• **PROBLEM**: Once the line containing "turquoise nut: 3 -> 2" is found, copy it and each subsequent line exactly. Stop at the end of the records below.

EXCERPTED RECORDS Start Marker

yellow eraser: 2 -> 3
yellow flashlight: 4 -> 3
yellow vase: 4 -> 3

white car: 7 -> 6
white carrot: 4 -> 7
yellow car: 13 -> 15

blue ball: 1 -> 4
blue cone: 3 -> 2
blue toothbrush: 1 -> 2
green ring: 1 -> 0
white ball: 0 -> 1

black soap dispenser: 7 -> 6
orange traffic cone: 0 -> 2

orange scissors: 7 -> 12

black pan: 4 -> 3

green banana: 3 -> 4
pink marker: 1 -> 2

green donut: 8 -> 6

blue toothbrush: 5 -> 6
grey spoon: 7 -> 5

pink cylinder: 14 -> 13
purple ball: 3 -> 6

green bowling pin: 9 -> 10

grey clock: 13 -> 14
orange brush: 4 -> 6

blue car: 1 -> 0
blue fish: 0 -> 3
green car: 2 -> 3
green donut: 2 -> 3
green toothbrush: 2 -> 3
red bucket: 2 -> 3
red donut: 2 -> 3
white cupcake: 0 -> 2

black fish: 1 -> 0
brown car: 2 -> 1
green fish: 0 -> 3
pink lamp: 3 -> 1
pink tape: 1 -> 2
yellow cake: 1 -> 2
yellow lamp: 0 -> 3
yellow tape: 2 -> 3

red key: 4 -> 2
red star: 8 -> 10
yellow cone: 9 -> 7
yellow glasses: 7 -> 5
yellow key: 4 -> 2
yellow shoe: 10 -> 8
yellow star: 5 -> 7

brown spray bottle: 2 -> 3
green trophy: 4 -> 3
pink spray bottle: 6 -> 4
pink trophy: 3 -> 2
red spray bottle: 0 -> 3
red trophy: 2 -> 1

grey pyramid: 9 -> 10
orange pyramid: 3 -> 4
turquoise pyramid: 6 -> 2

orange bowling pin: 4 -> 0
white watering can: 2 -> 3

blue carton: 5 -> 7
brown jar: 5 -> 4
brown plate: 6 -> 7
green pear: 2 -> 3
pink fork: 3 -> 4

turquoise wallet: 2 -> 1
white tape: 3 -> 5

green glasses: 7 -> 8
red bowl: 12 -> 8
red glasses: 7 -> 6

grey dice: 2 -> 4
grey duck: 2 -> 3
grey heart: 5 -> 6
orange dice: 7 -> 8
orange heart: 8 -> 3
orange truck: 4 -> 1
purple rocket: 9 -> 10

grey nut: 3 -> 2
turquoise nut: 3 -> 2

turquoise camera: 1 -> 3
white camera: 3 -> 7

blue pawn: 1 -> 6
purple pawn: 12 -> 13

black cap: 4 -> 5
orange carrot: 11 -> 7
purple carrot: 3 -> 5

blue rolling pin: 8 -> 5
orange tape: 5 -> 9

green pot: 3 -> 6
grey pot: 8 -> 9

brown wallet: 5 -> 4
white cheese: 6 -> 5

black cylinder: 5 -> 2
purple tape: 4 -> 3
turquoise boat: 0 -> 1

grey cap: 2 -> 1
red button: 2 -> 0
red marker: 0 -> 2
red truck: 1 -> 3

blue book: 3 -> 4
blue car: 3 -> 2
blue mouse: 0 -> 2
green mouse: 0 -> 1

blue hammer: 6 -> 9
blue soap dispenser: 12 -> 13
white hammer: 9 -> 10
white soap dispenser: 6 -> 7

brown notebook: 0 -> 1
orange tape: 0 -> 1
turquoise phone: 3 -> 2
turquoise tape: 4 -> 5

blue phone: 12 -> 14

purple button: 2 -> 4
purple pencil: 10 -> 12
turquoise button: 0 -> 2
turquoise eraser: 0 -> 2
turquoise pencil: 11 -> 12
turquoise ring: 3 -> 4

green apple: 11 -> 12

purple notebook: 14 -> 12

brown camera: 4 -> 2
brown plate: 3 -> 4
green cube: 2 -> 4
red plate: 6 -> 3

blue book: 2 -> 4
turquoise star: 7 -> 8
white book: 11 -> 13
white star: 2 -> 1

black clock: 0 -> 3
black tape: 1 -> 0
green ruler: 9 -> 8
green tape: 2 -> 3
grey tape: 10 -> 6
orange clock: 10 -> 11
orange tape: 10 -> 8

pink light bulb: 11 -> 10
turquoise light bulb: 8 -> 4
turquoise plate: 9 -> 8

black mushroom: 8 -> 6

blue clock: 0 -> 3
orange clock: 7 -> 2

EXCERPTED RECORDS End Marker

• **RESULT FOR THIS EXERCISE**:
turquoise nut: 3 -> 2

turquoise camera: 1 -> 3
white camera: 3 -> 7

blue pawn: 1 -> 6
purple pawn: 12 -> 13

black cap: 4 -> 5
orange carrot: 11 -> 7
purple carrot: 3 -> 5

blue rolling pin: 8 -> 5
orange tape: 5 -> 9

green pot: 3 -> 6
grey pot: 8 -> 9

brown wallet: 5 -> 4
white cheese: 6 -> 5

black cylinder: 5 -> 2
purple tape: 4 -> 3
turquoise boat: 0 -> 1

grey cap: 2 -> 1
red button: 2 -> 0
red marker: 0 -> 2
red truck: 1 -> 3

blue book: 3 -> 4
blue car: 3 -> 2
blue mouse: 0 -> 2
green mouse: 0 -> 1

blue hammer: 6 -> 9
blue soap dispenser: 12 -> 13
white hammer: 9 -> 10
white soap dispenser: 6 -> 7

brown notebook: 0 -> 1
orange tape: 0 -> 1
turquoise phone: 3 -> 2
turquoise tape: 4 -> 5

blue phone: 12 -> 14

purple button: 2 -> 4
purple pencil: 10 -> 12
turquoise button: 0 -> 2
turquoise eraser: 0 -> 2
turquoise pencil: 11 -> 12
turquoise ring: 3 -> 4

green apple: 11 -> 12

purple notebook: 14 -> 12

brown camera: 4 -> 2
brown plate: 3 -> 4
green cube: 2 -> 4
red plate: 6 -> 3

blue book: 2 -> 4
turquoise star: 7 -> 8
white book: 11 -> 13
white star: 2 -> 1

black clock: 0 -> 3
black tape: 1 -> 0
green ruler: 9 -> 8
green tape: 2 -> 3
grey tape: 10 -> 6
orange clock: 10 -> 11
orange tape: 10 -> 8

pink light bulb: 11 -> 10
turquoise light bulb: 8 -> 4
turquoise plate: 9 -> 8

black mushroom: 8 -> 6

blue clock: 0 -> 3
orange clock: 7 -> 2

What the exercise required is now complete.